**WORK TASK:** Restate all the lines below word for word, but omit the pictures.

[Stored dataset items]
◆ ◆ ◆ ◆ ◆

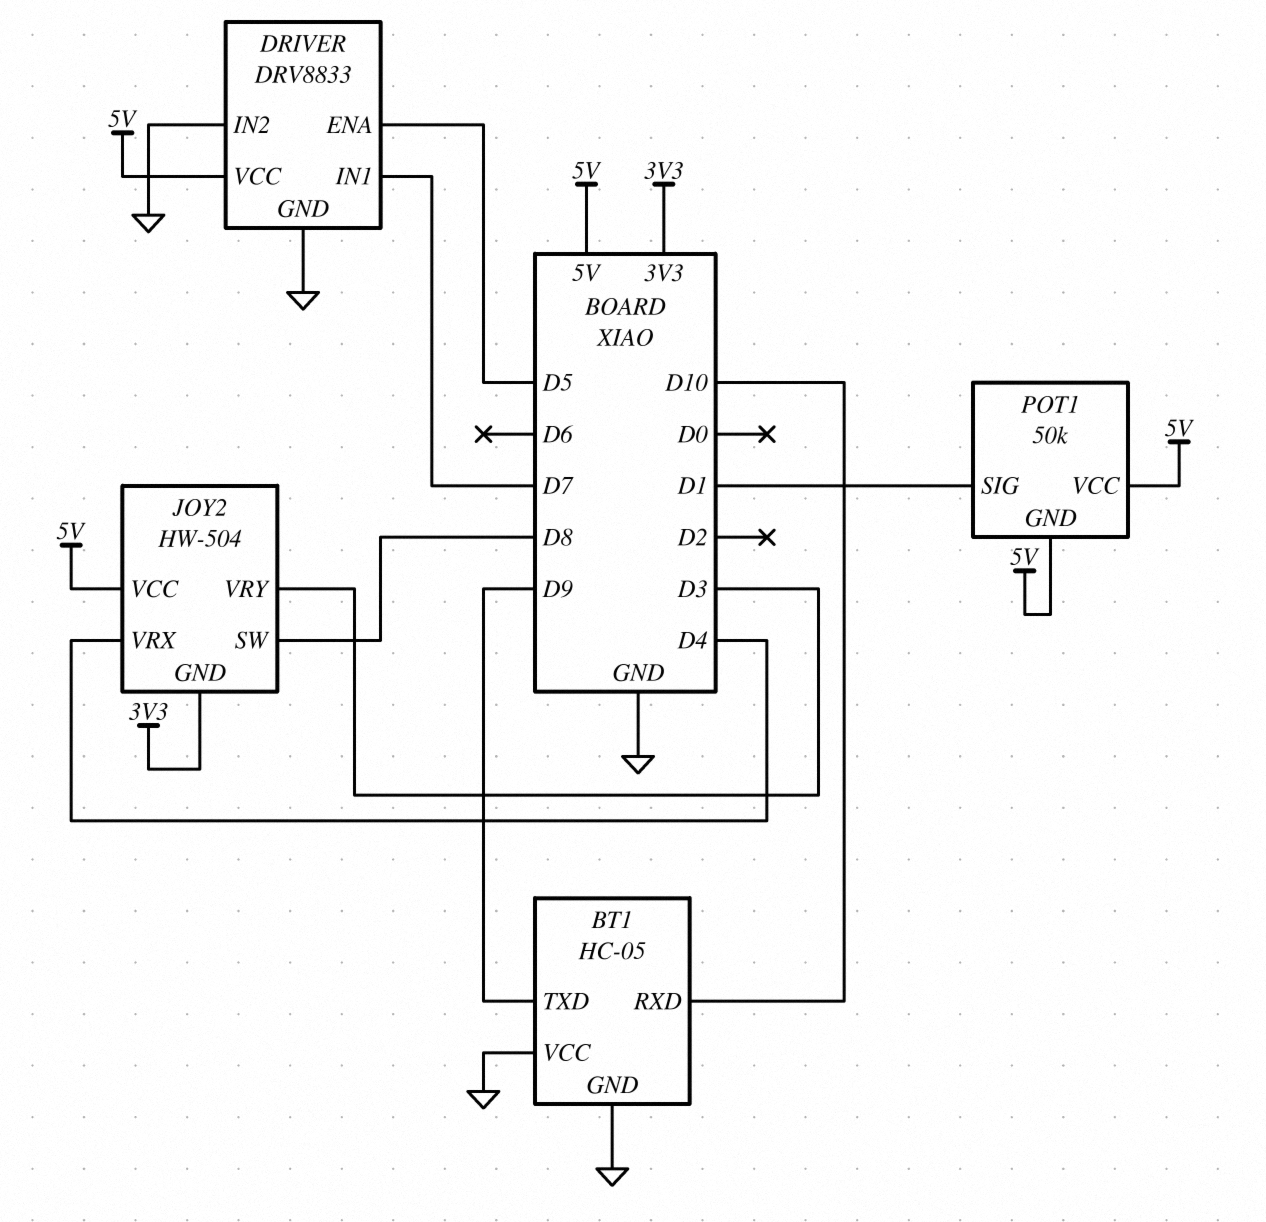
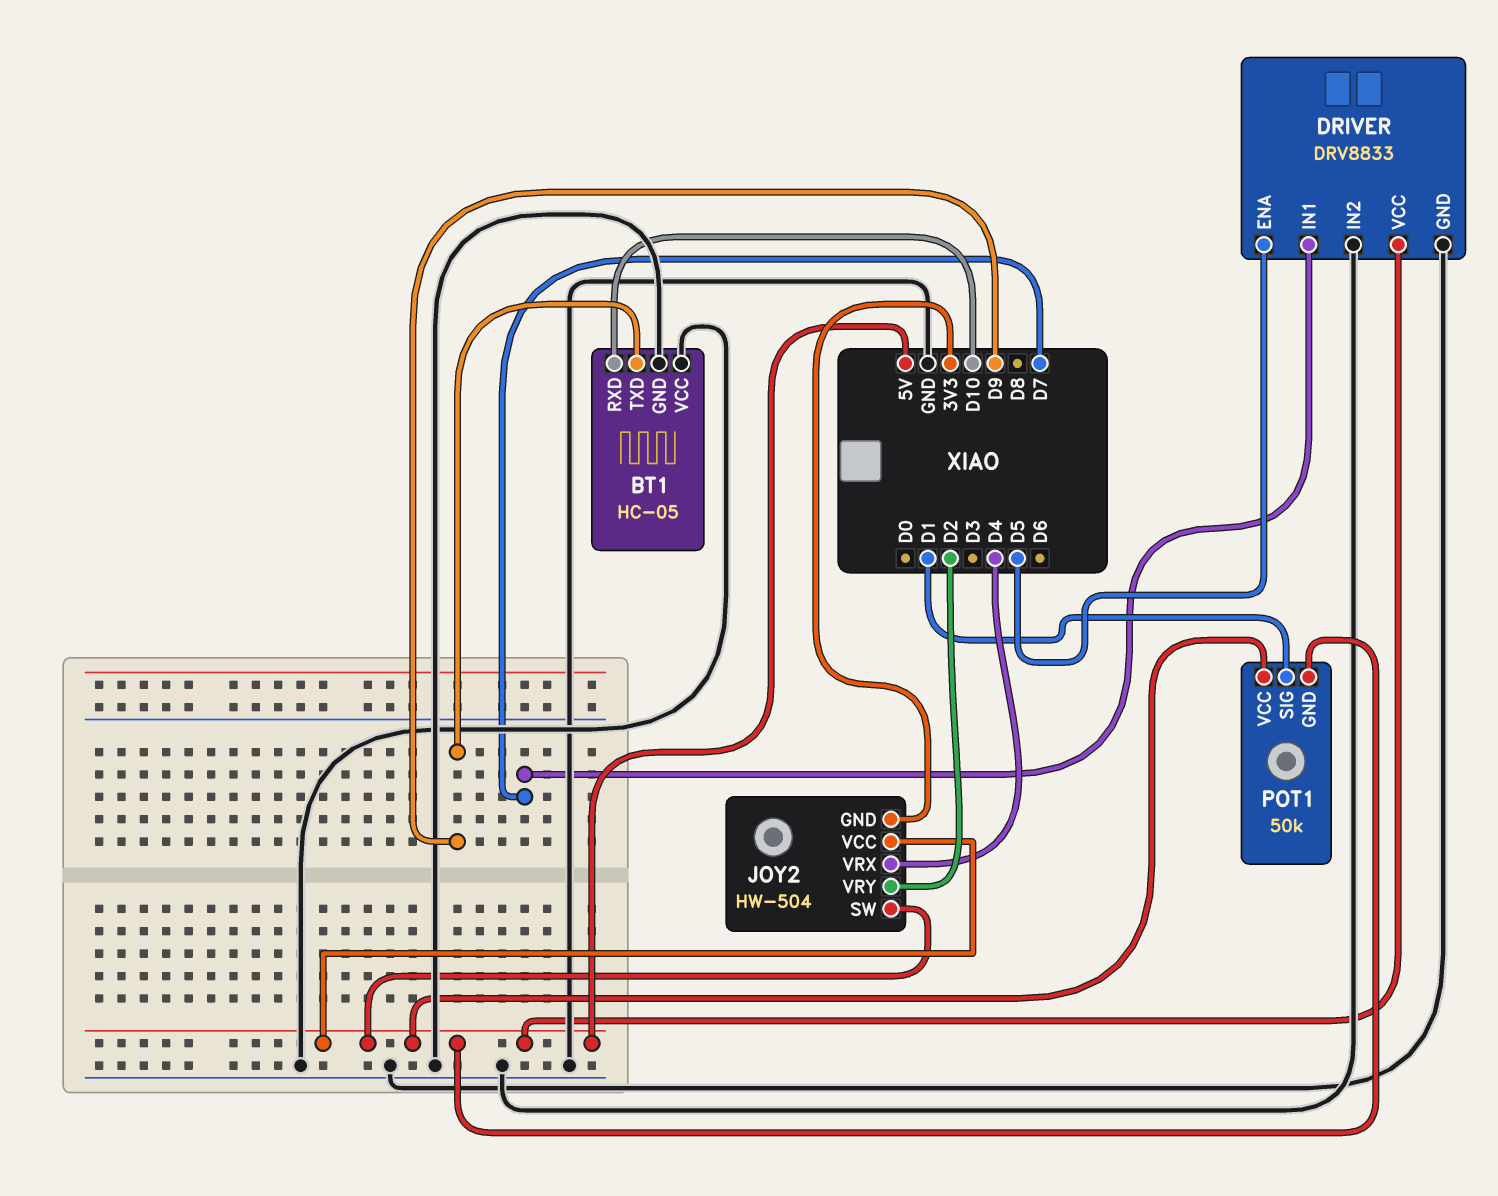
JOY2 pin SW: D8 -> 5V
JOY2 pin VRY: D3 -> D2

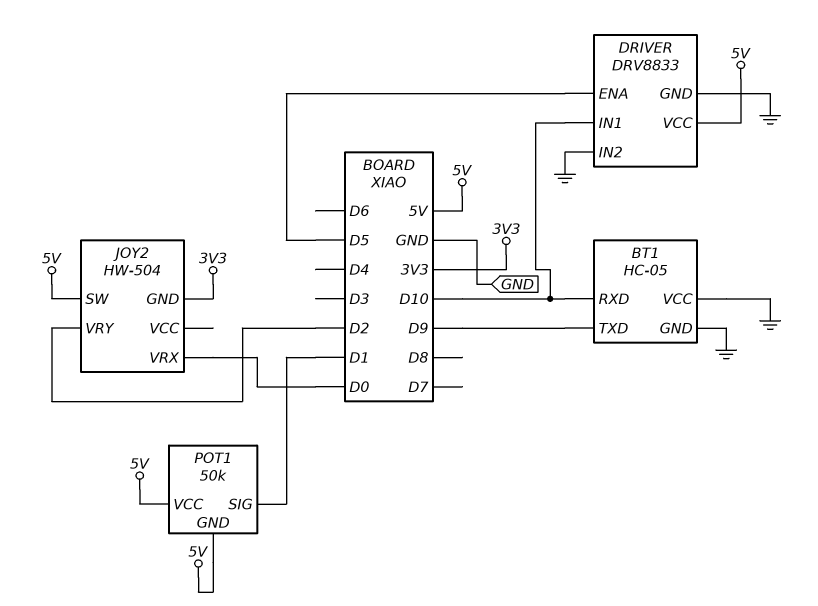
DRIVER pin IN1: D7 -> D10
JOY2 pin VCC: 5V -> none
JOY2 pin VRX: D4 -> D0

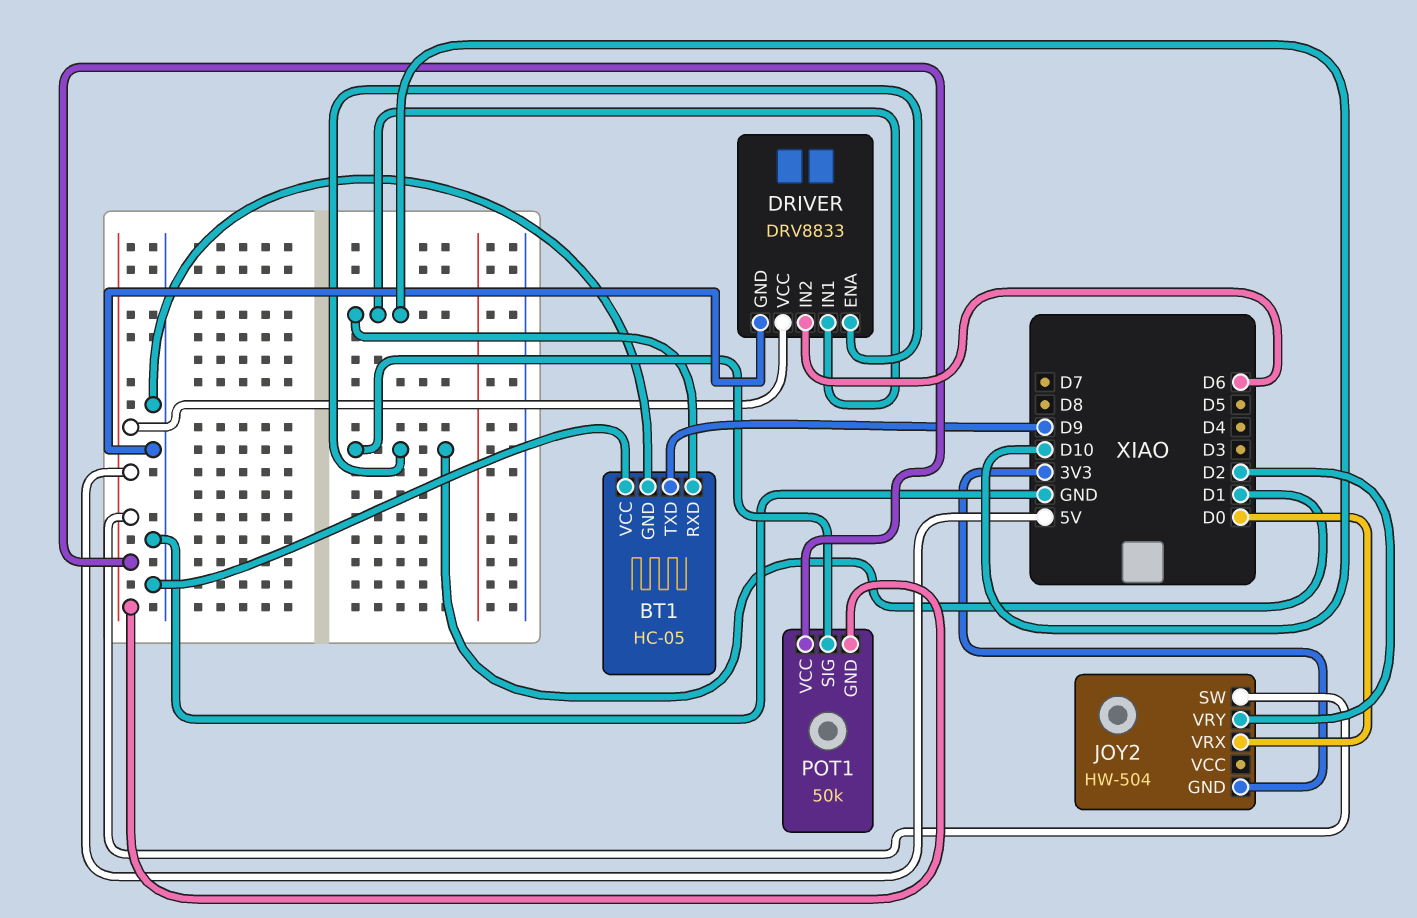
DRIVER pin ENA: D5 -> D1
DRIVER pin IN2: GND -> D6

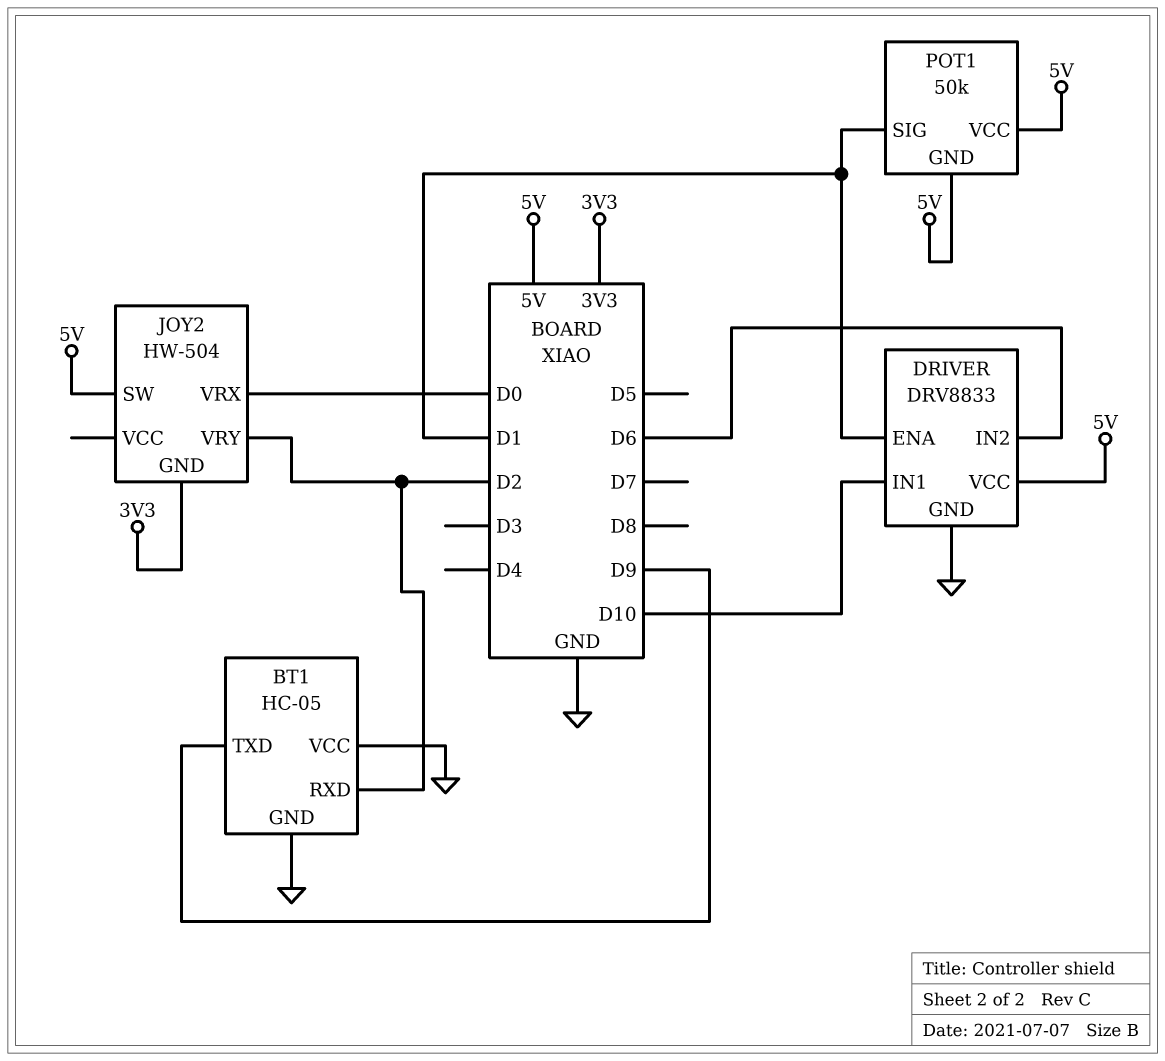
BT1 pin RXD: D10 -> D2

◆ ◆ ◆ ◆ ◆

**WRITTEN RESPONSE:**
JOY2 pin SW: D8 -> 5V
JOY2 pin VRY: D3 -> D2

DRIVER pin IN1: D7 -> D10
JOY2 pin VCC: 5V -> none
JOY2 pin VRX: D4 -> D0

DRIVER pin ENA: D5 -> D1
DRIVER pin IN2: GND -> D6

BT1 pin RXD: D10 -> D2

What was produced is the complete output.